[Opening The data section]

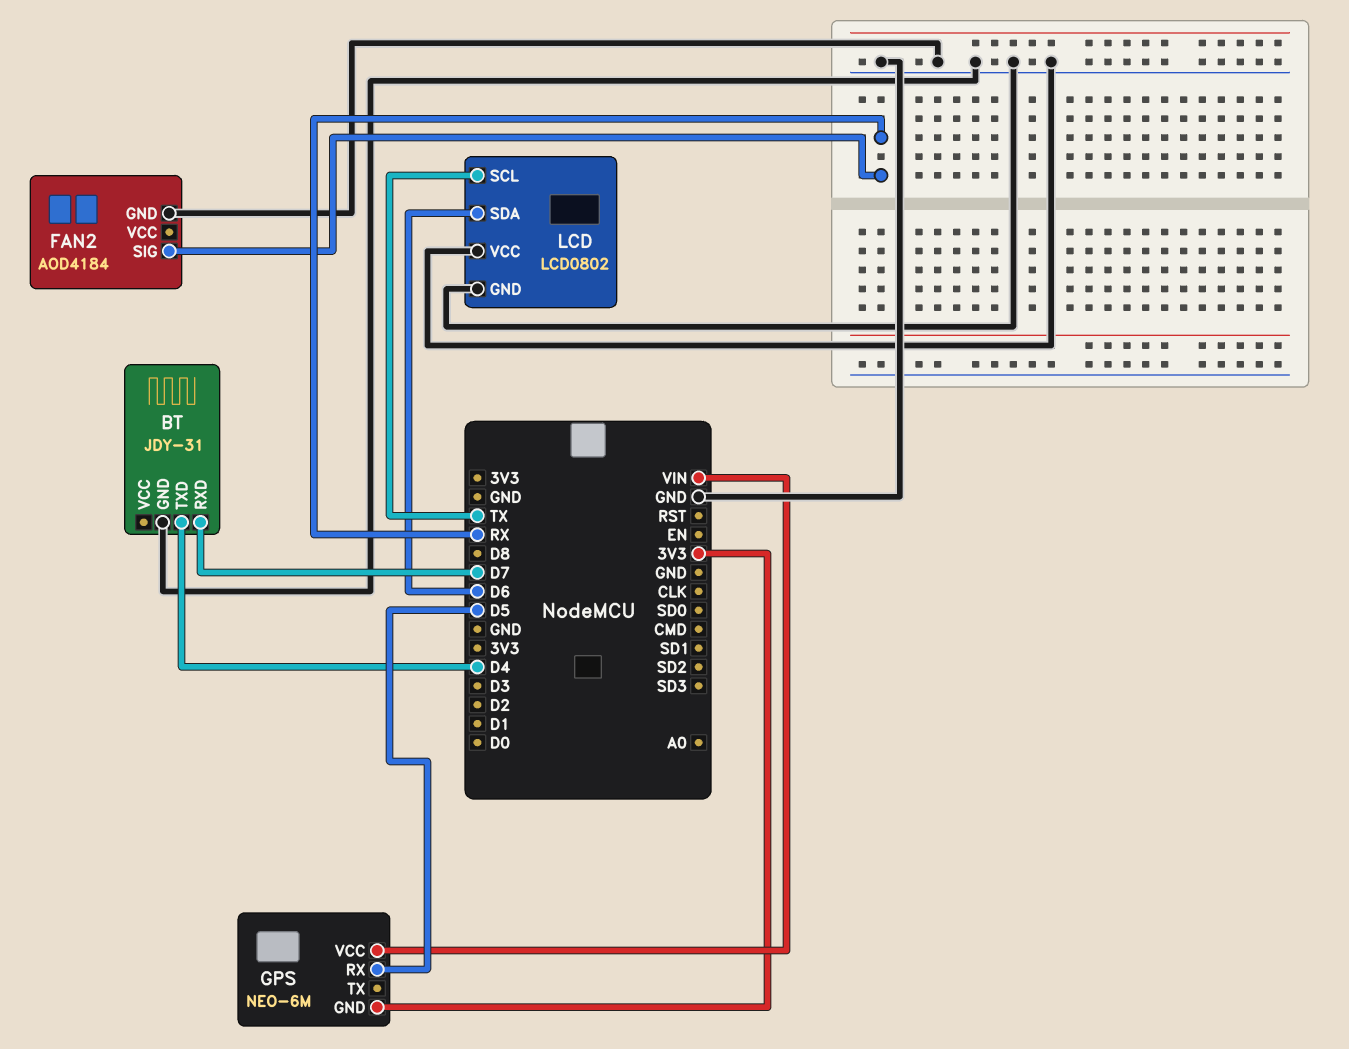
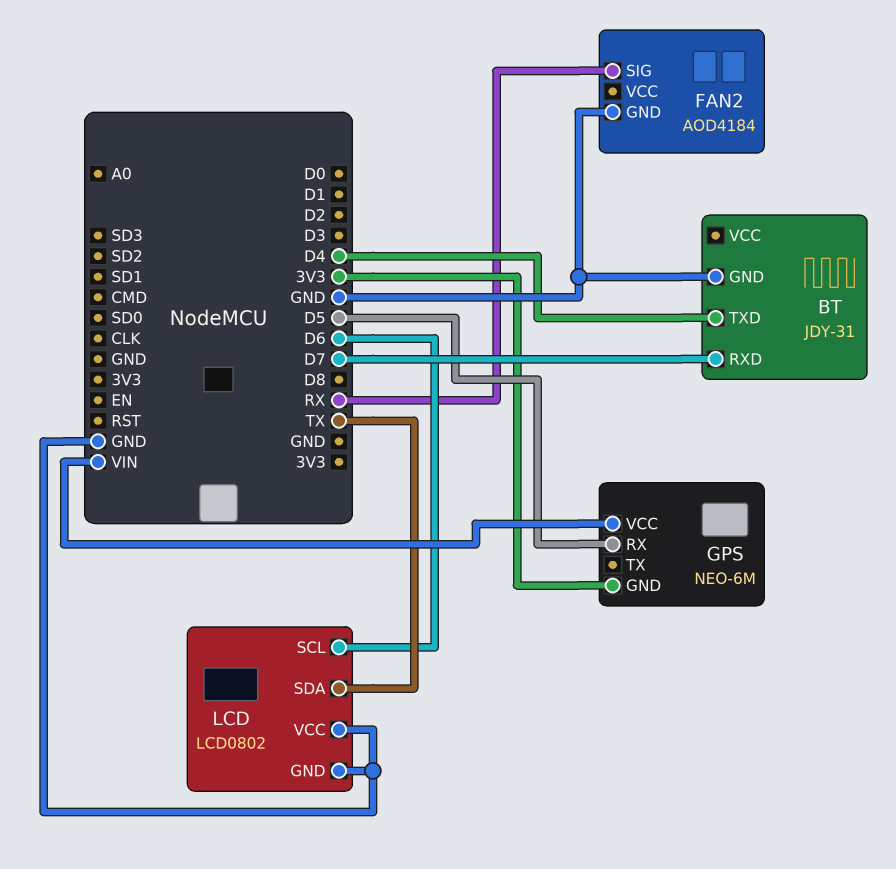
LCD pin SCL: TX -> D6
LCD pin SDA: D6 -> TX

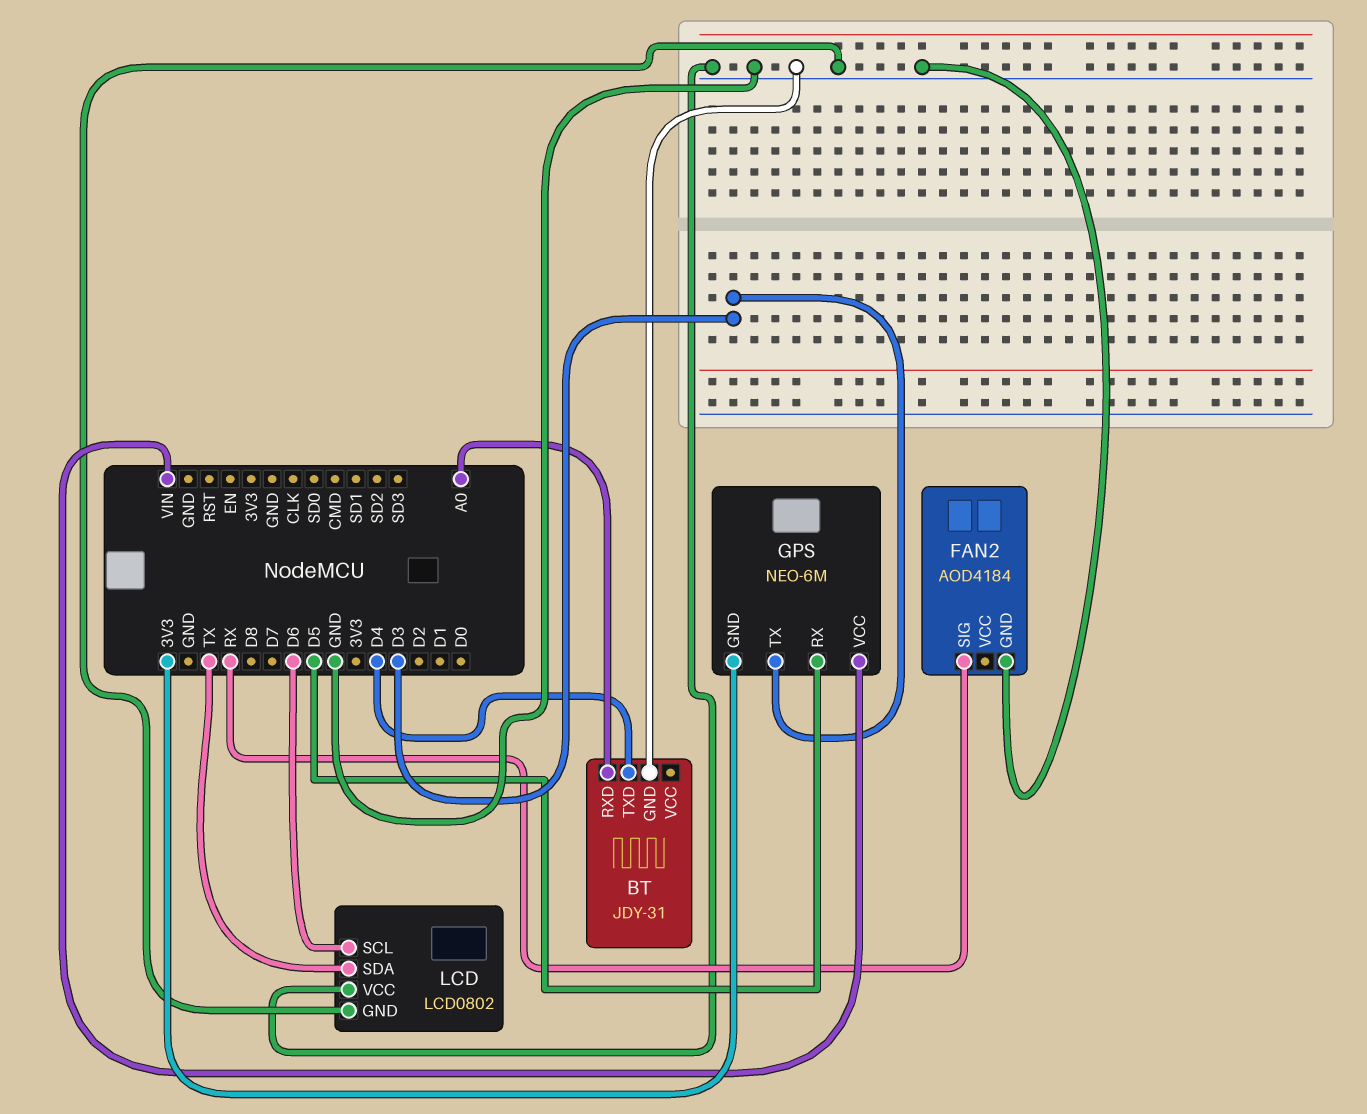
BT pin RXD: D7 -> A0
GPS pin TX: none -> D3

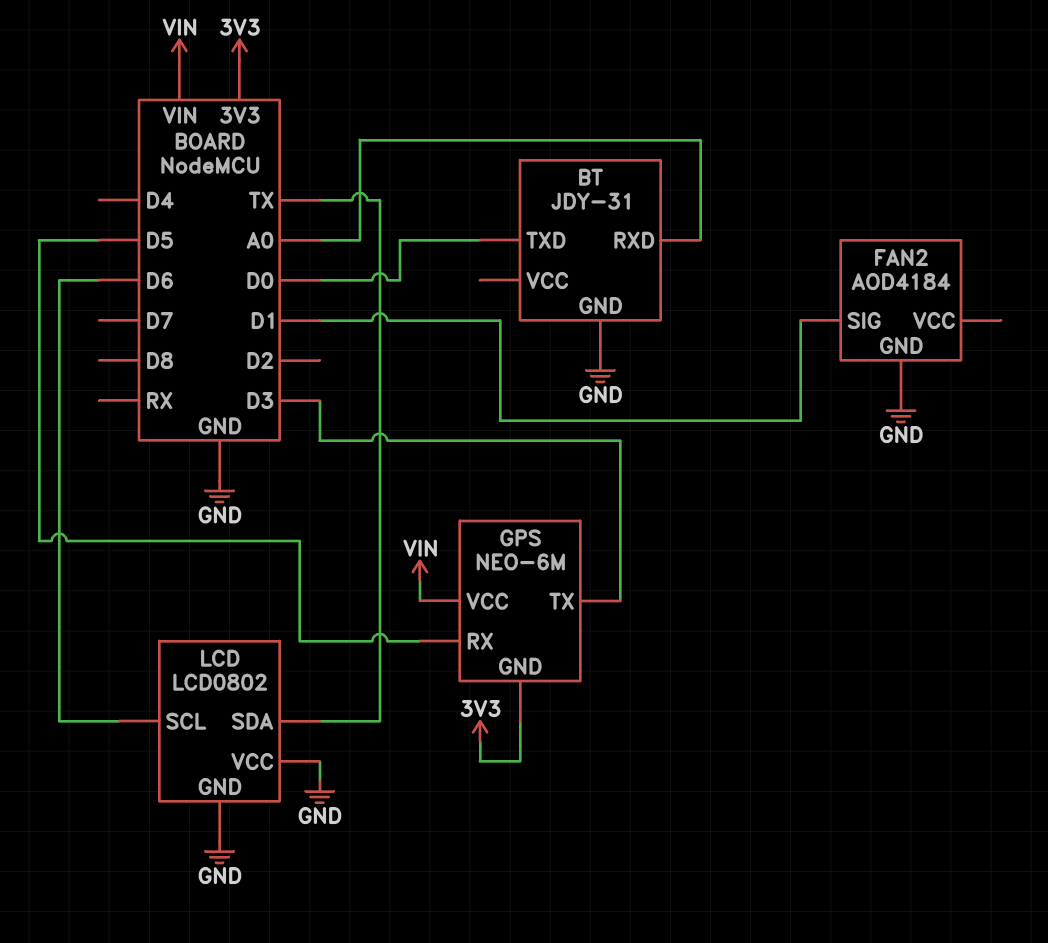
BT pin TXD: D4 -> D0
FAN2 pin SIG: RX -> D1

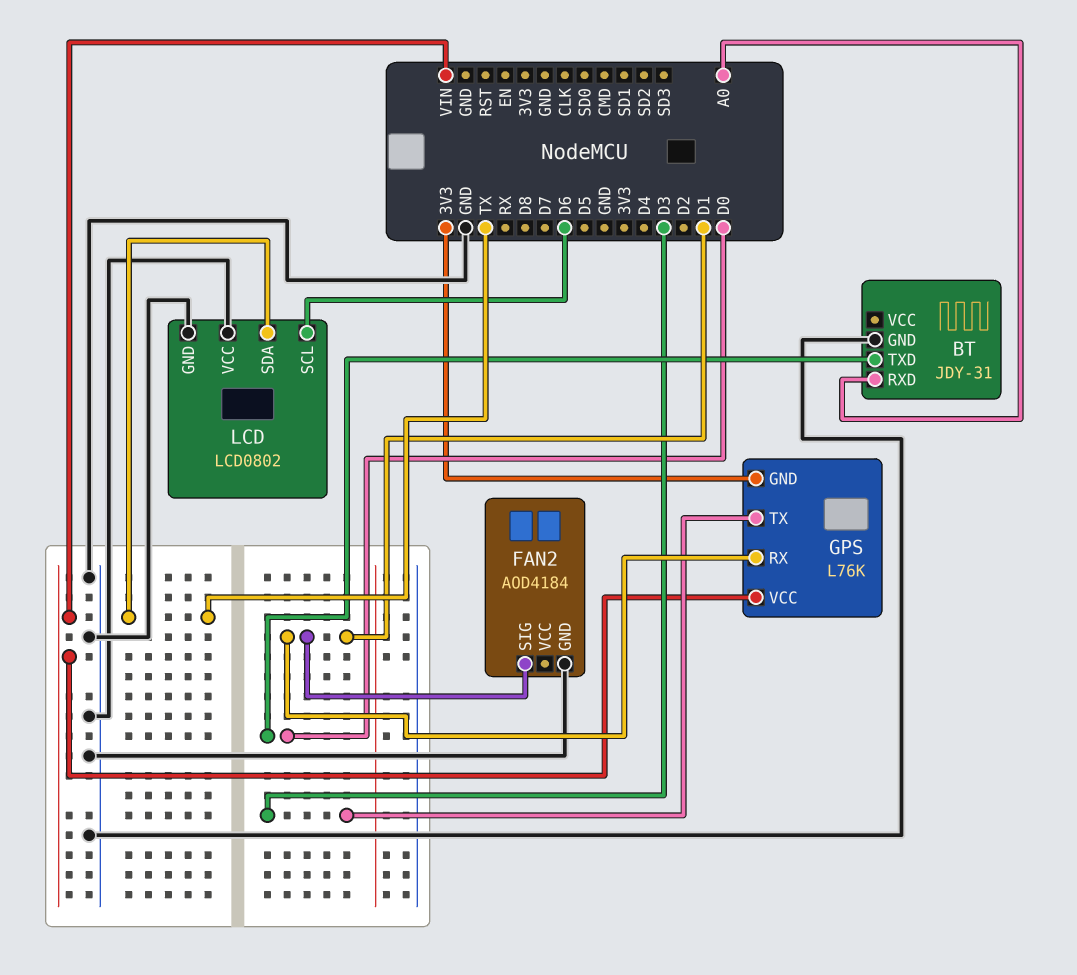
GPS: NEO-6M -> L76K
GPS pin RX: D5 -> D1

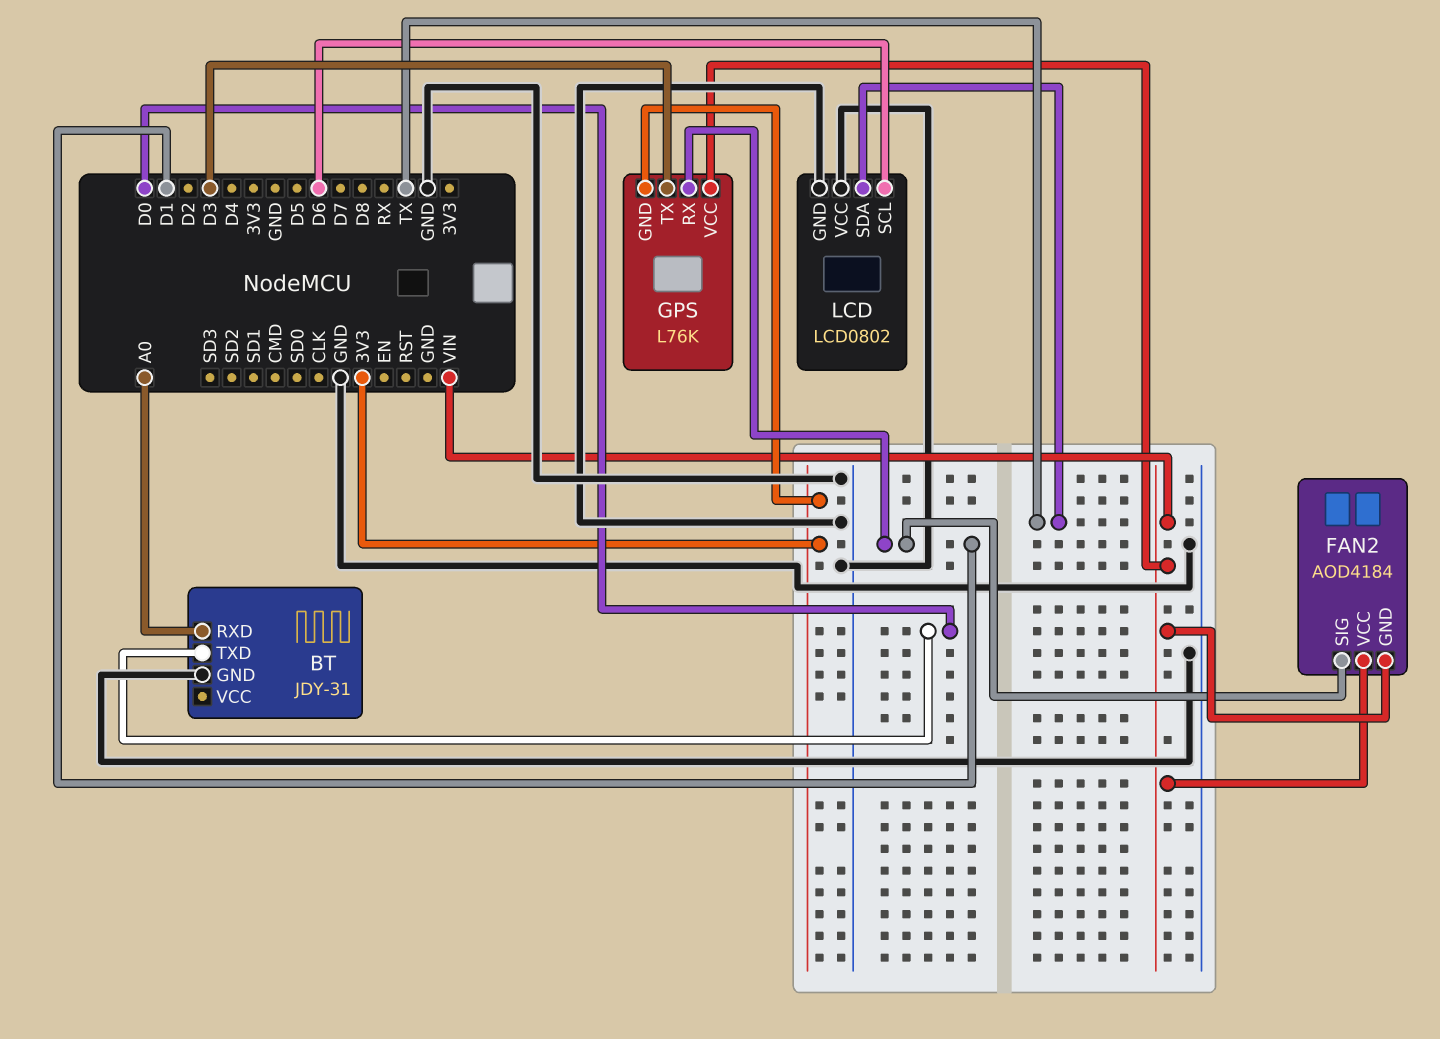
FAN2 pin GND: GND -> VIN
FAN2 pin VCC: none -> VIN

[Closing The data section]

- **Exercise brief**: Exact copy, pictures omitted: every line from the one holding "BT pin RXD: D7 -> A0" through the last line of the data above, and nothing else.

- **Response box**:
BT pin RXD: D7 -> A0
GPS pin TX: none -> D3

BT pin TXD: D4 -> D0
FAN2 pin SIG: RX -> D1

GPS: NEO-6M -> L76K
GPS pin RX: D5 -> D1

FAN2 pin GND: GND -> VIN
FAN2 pin VCC: none -> VIN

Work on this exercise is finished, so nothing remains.